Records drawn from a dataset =
=== Section Start ===

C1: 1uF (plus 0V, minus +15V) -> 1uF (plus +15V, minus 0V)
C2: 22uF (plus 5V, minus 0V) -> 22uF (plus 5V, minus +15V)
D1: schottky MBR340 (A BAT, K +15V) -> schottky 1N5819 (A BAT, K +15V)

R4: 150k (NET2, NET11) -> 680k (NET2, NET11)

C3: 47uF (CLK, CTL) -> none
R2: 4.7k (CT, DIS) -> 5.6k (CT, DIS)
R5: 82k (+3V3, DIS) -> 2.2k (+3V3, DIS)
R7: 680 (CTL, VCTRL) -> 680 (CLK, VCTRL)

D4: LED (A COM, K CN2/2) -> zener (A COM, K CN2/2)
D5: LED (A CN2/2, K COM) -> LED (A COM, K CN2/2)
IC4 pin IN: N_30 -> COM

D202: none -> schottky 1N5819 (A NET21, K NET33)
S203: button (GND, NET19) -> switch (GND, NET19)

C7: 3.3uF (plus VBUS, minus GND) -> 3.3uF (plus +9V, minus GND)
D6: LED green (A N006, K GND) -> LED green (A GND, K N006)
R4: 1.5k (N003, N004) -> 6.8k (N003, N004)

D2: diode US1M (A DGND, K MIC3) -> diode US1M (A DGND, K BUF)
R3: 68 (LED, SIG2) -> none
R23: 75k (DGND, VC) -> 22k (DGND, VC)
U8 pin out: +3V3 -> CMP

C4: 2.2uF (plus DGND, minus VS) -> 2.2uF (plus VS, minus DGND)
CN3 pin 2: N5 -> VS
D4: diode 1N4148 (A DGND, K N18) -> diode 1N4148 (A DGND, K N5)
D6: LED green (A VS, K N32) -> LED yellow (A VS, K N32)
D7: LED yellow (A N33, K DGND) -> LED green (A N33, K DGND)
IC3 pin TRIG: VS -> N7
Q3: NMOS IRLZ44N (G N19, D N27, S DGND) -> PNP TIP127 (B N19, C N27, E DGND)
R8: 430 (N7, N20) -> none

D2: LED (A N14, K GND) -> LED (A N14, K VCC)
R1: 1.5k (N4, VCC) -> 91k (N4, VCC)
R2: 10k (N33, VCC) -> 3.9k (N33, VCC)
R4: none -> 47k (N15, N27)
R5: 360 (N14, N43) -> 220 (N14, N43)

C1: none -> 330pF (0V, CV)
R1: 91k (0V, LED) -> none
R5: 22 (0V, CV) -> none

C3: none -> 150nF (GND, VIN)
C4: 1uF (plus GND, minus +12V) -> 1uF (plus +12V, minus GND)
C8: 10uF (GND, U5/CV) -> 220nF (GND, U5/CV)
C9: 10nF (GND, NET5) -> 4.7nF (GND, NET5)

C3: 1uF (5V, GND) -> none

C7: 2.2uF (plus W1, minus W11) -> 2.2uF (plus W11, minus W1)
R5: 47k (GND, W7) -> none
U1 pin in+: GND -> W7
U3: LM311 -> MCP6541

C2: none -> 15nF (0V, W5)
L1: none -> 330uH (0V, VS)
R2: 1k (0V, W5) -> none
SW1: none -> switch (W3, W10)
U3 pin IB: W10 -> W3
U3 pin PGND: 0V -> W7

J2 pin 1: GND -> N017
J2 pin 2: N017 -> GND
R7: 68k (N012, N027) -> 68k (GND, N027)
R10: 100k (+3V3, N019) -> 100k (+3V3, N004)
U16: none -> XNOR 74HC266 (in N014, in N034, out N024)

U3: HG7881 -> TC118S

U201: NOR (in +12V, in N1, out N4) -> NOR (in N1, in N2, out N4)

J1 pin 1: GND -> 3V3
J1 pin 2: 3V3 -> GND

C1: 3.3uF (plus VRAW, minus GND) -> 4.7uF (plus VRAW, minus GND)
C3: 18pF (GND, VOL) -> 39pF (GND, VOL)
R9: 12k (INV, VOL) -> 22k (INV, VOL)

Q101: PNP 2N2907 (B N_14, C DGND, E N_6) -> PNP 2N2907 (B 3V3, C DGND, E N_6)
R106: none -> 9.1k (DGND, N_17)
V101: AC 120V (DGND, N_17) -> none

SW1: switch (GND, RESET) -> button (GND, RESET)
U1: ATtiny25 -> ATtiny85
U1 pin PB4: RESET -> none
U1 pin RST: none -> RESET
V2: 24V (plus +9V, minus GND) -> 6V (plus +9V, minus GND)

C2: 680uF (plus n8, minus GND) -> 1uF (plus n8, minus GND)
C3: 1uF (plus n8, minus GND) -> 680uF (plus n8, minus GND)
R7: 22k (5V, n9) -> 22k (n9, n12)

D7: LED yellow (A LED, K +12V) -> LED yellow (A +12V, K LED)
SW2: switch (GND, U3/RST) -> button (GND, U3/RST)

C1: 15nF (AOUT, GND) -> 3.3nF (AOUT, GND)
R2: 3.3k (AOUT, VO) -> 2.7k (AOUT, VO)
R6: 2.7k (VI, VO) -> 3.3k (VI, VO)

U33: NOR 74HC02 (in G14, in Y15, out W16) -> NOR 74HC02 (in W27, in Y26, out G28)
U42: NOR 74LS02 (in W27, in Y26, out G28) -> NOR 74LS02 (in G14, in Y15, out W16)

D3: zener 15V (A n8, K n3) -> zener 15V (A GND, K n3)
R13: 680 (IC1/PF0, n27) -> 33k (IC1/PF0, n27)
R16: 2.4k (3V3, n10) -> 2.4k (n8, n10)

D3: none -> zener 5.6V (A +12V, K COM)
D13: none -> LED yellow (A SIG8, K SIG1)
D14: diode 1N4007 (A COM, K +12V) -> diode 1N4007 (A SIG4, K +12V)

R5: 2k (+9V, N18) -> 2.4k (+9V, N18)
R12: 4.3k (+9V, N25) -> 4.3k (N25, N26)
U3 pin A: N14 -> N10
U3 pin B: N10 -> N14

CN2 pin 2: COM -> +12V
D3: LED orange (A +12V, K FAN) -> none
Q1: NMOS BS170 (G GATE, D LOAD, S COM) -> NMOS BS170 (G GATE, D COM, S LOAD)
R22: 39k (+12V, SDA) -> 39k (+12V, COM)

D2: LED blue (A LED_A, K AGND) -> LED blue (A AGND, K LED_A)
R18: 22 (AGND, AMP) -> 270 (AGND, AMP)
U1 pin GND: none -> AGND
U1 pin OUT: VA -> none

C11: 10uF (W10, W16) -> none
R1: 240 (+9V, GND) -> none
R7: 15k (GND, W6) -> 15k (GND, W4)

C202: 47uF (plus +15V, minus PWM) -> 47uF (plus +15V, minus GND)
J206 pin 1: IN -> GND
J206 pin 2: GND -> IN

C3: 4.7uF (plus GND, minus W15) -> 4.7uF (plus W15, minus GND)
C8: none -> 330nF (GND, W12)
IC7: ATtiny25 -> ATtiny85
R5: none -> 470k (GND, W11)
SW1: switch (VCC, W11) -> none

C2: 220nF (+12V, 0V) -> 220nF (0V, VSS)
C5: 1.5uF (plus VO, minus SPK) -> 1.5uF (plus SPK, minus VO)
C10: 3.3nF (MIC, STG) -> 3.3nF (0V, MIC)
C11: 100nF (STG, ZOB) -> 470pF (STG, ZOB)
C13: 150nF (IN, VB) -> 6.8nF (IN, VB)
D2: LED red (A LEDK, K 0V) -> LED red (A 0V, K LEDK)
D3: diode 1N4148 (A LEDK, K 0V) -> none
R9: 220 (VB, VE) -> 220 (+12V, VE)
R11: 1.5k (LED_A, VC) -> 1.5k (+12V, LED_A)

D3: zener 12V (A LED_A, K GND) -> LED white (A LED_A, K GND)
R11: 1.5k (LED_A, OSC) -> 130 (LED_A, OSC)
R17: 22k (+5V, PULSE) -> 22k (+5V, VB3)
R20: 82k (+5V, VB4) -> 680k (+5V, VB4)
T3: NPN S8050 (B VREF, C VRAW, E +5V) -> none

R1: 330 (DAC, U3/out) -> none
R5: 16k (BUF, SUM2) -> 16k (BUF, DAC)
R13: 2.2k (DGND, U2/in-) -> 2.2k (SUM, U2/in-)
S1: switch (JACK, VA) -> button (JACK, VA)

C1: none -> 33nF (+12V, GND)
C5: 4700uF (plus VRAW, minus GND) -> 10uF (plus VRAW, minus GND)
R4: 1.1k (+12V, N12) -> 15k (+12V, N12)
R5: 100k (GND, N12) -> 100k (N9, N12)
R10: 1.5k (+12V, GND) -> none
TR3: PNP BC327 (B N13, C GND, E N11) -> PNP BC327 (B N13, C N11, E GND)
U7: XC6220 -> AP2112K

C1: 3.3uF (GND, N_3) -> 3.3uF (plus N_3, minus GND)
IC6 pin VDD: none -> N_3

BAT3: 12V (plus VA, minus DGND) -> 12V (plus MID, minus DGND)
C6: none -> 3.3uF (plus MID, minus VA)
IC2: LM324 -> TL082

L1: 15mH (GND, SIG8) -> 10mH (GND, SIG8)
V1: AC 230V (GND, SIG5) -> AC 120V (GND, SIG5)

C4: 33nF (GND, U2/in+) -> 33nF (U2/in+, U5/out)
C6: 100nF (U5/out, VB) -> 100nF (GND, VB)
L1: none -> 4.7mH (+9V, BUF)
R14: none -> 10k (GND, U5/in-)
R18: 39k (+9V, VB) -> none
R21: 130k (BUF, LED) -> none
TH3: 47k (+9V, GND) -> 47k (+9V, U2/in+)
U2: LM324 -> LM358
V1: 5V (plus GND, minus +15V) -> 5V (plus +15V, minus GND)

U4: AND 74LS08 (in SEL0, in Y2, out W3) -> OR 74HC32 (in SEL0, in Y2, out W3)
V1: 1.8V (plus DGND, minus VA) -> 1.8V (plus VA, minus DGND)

=== Section End ===

WHAT IS NEEDED = Set down exactly the lines of the data above, beginning with the line that has "J1 pin 2: 3V3 -> GND" and ending with the line that has "V101: AC 120V (DGND, N_17) -> none", and no others.

TASK SOLUTION =
J1 pin 2: 3V3 -> GND

C1: 3.3uF (plus VRAW, minus GND) -> 4.7uF (plus VRAW, minus GND)
C3: 18pF (GND, VOL) -> 39pF (GND, VOL)
R9: 12k (INV, VOL) -> 22k (INV, VOL)

Q101: PNP 2N2907 (B N_14, C DGND, E N_6) -> PNP 2N2907 (B 3V3, C DGND, E N_6)
R106: none -> 9.1k (DGND, N_17)
V101: AC 120V (DGND, N_17) -> none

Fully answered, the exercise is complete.